Every entry is to be transcribed as it stands. Images stay out.

[Colored item counts]
((

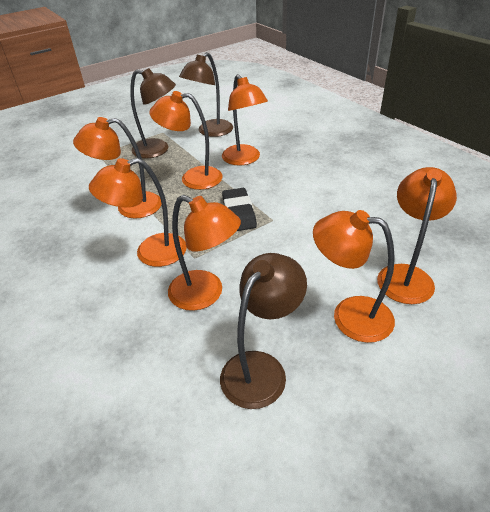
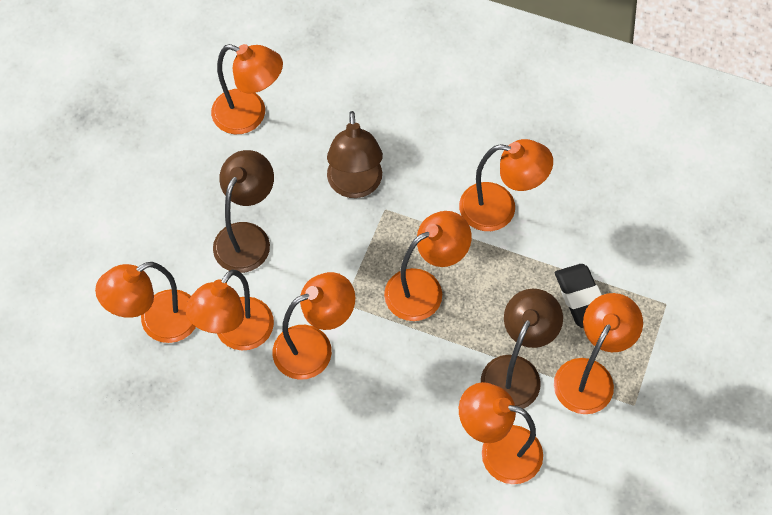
orange lamp: 7 -> 8

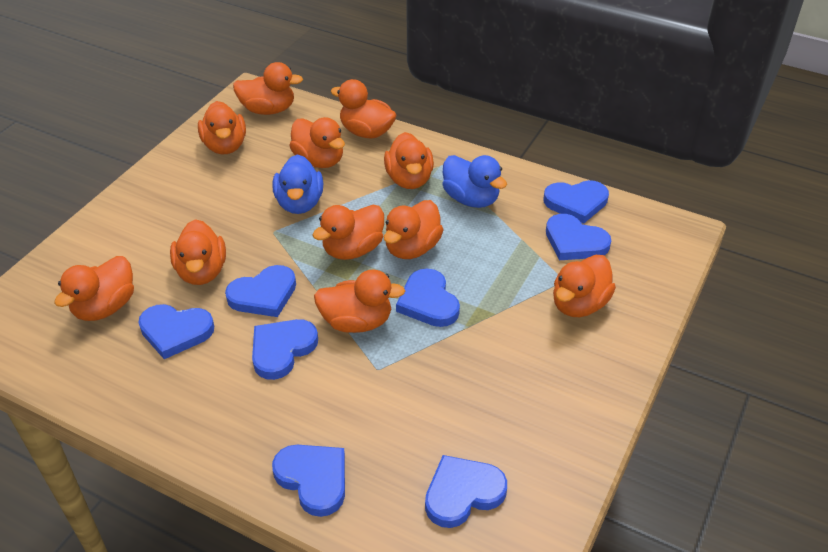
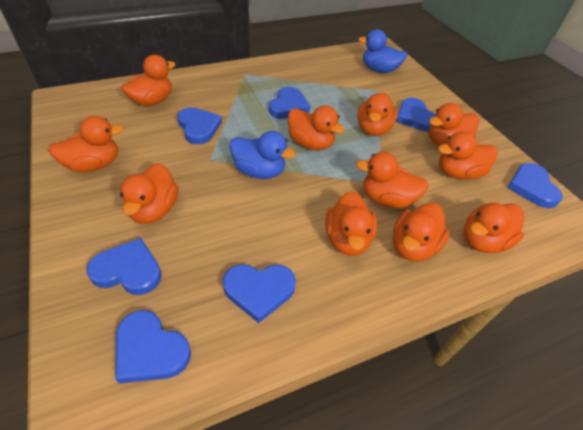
blue heart: 8 -> 7

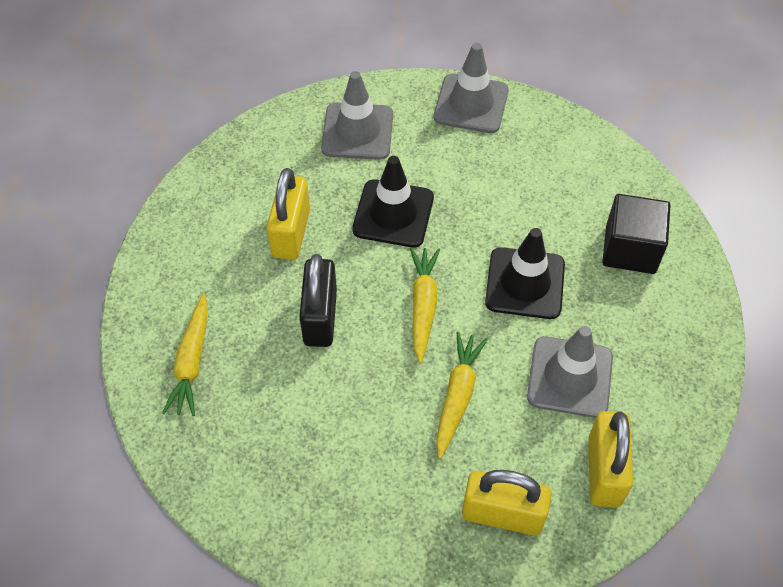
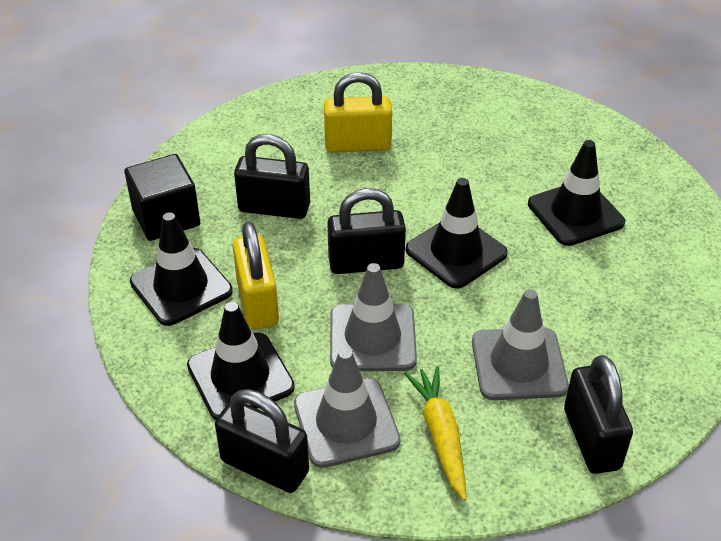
black padlock: 1 -> 4
black traffic cone: 2 -> 4
yellow carrot: 3 -> 1
yellow padlock: 3 -> 2

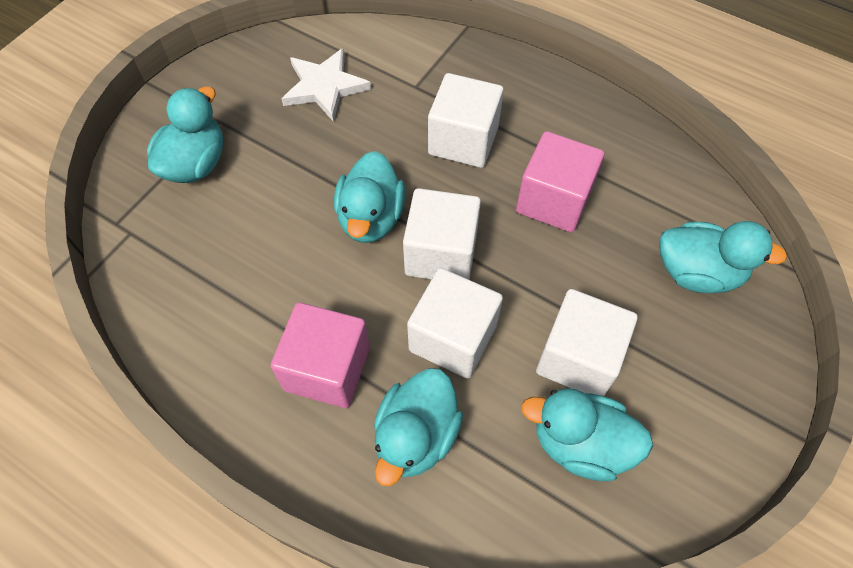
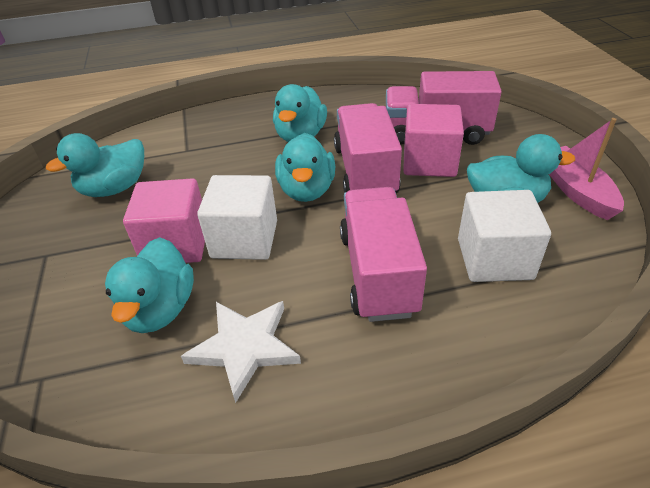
pink boat: 0 -> 1
pink truck: 0 -> 3
white cube: 4 -> 2

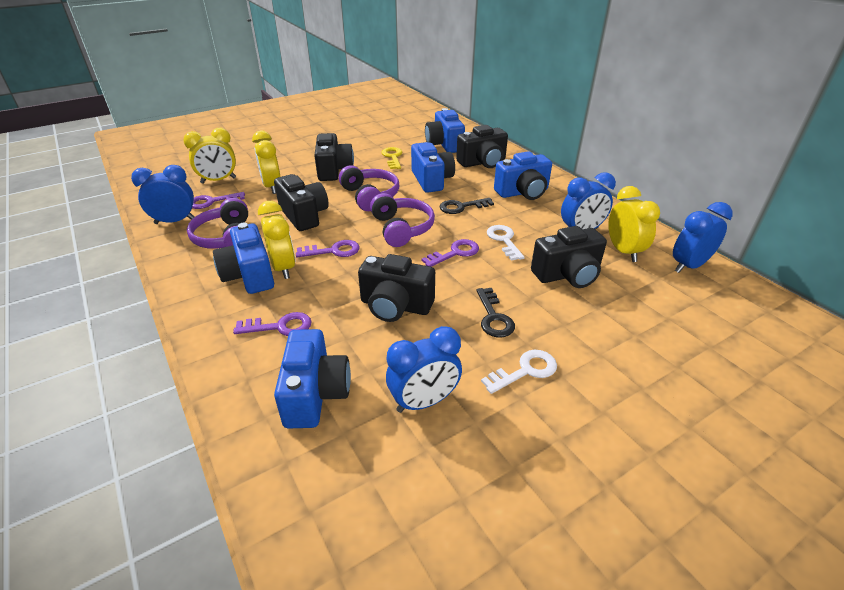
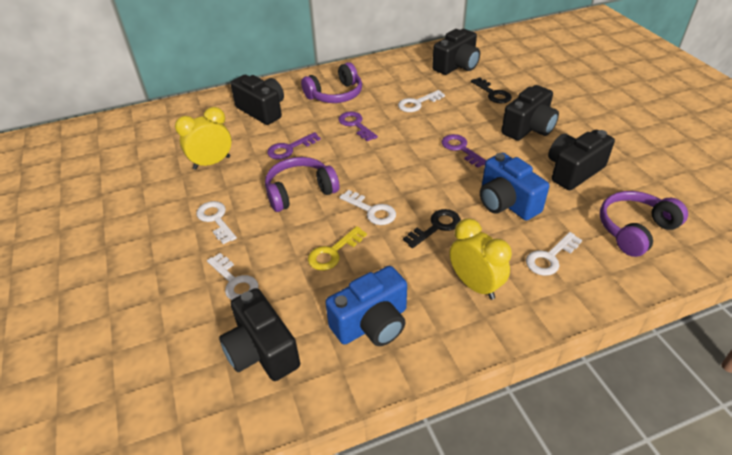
blue camera: 5 -> 2
blue clock: 4 -> 0
purple key: 4 -> 3
white key: 2 -> 5
yellow clock: 4 -> 2

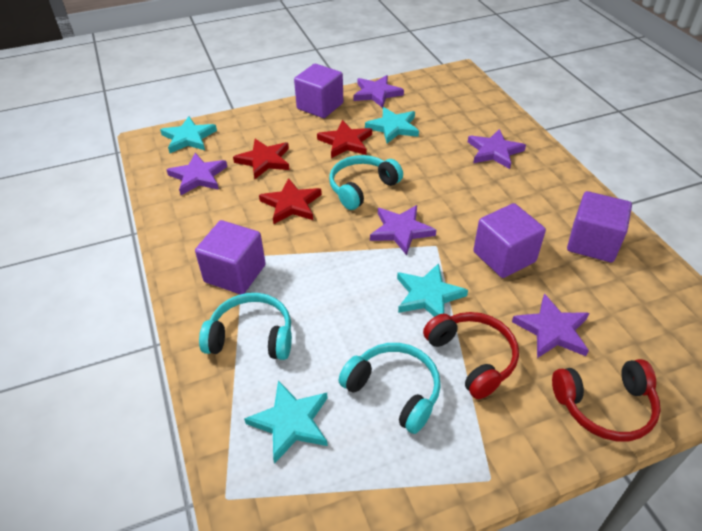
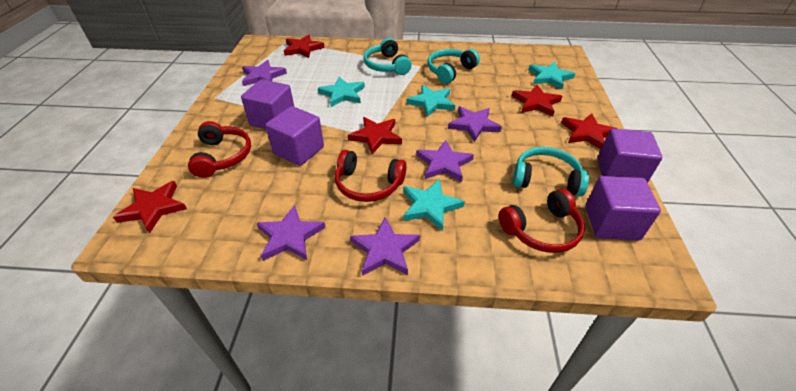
red headphones: 2 -> 3
red star: 3 -> 5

))

**Exercise solution**.
orange lamp: 7 -> 8

blue heart: 8 -> 7

black padlock: 1 -> 4
black traffic cone: 2 -> 4
yellow carrot: 3 -> 1
yellow padlock: 3 -> 2

pink boat: 0 -> 1
pink truck: 0 -> 3
white cube: 4 -> 2

blue camera: 5 -> 2
blue clock: 4 -> 0
purple key: 4 -> 3
white key: 2 -> 5
yellow clock: 4 -> 2

red headphones: 2 -> 3
red star: 3 -> 5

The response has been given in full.